PROVIDED RECORDS:
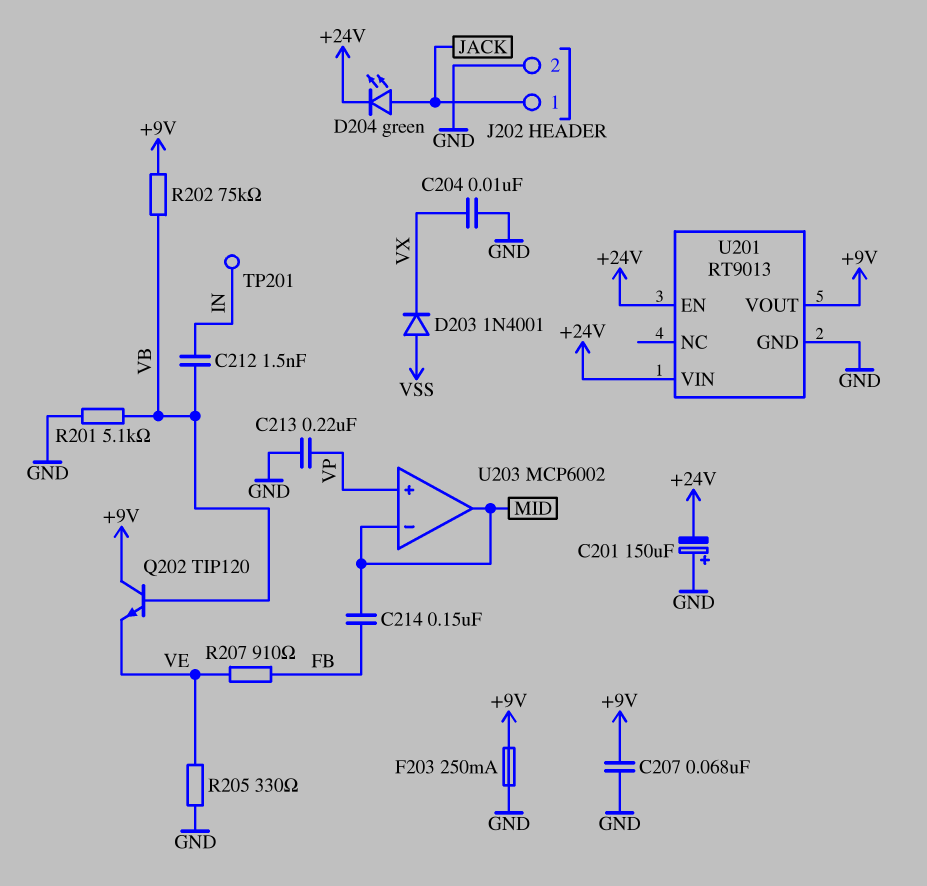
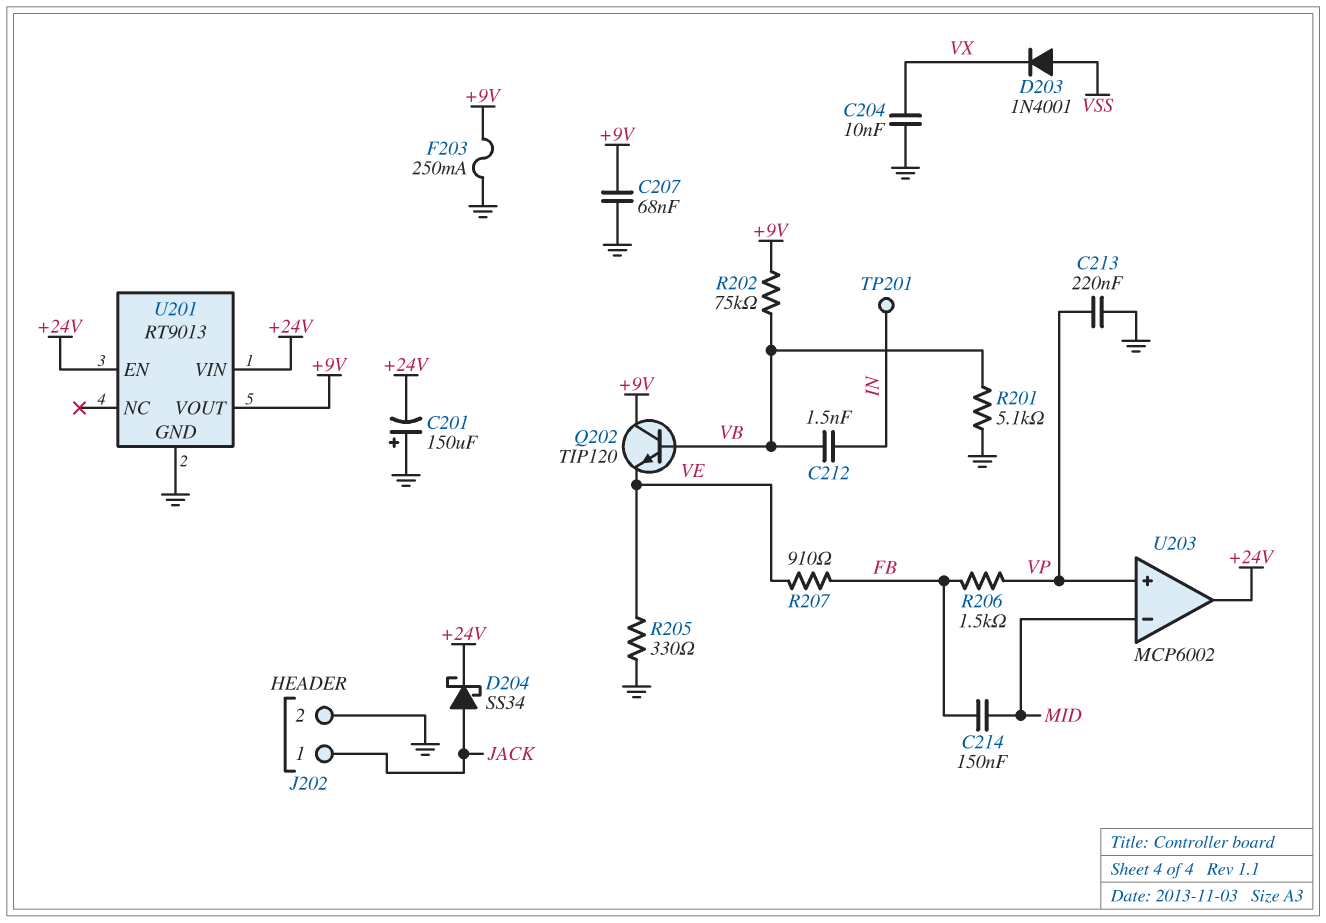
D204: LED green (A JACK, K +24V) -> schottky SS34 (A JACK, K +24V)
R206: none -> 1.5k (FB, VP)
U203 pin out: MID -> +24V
==
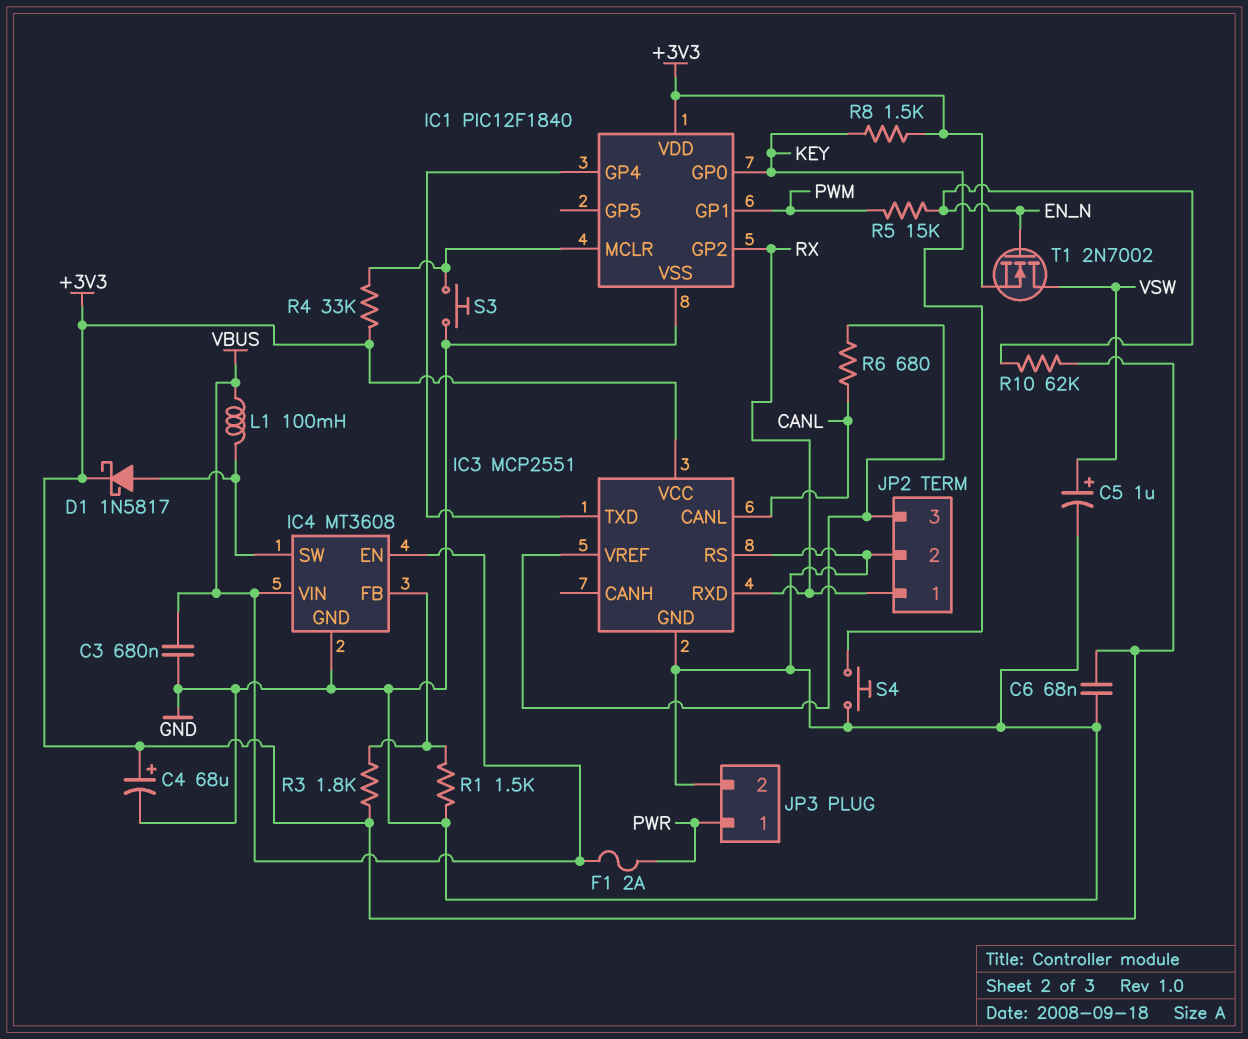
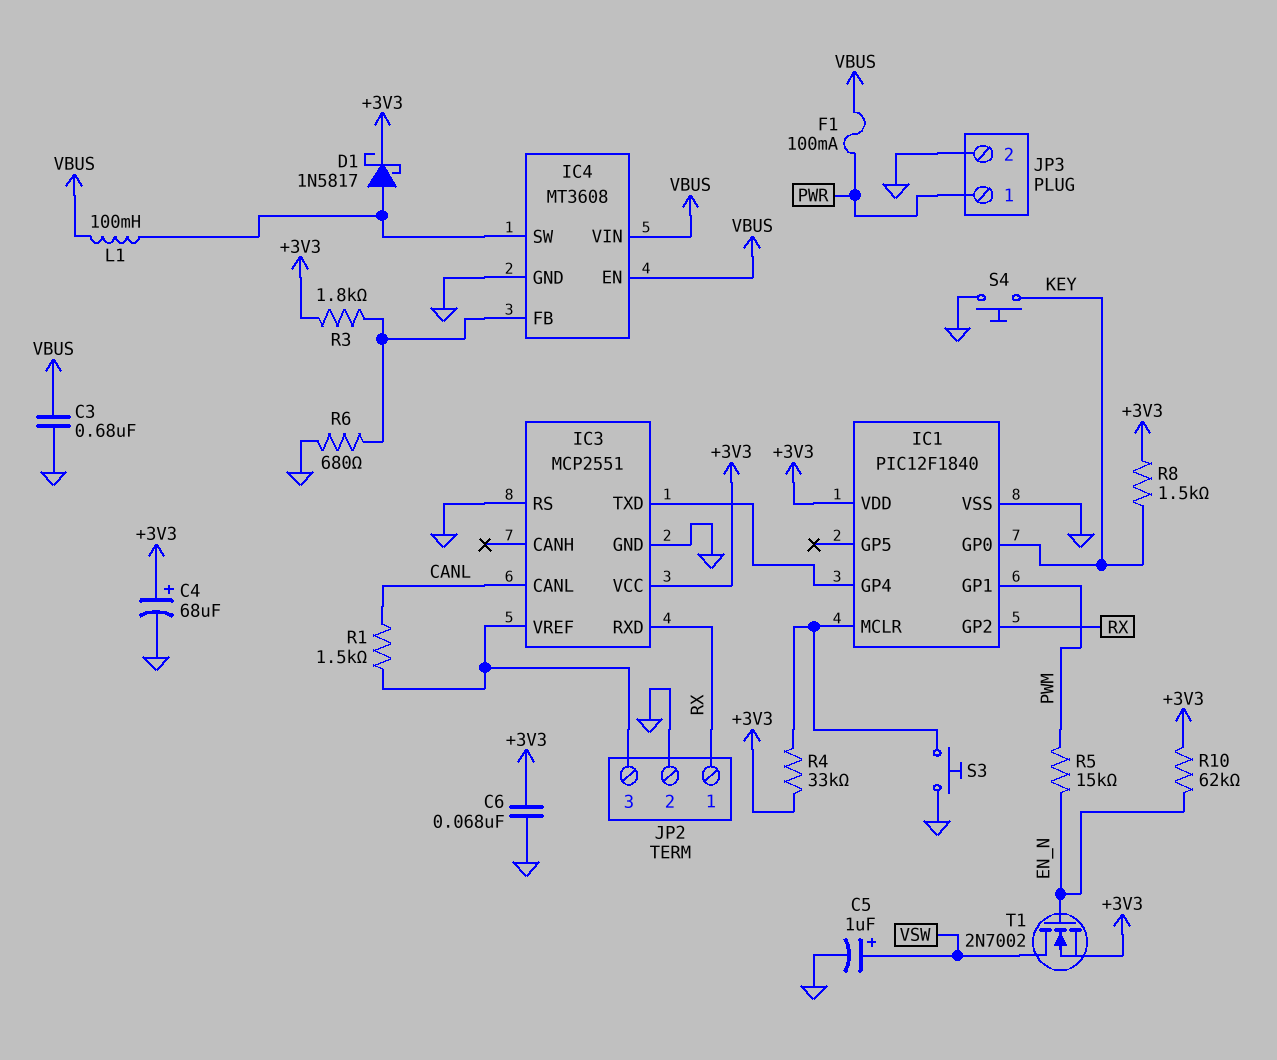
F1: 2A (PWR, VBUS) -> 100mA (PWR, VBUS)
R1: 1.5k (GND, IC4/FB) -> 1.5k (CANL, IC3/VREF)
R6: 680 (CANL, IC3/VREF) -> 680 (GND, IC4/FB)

BRIEF:
Each line of the data that holds the word "CANL" should be copied.

ANSWER AREA:
R1: 1.5k (GND, IC4/FB) -> 1.5k (CANL, IC3/VREF)
R6: 680 (CANL, IC3/VREF) -> 680 (GND, IC4/FB)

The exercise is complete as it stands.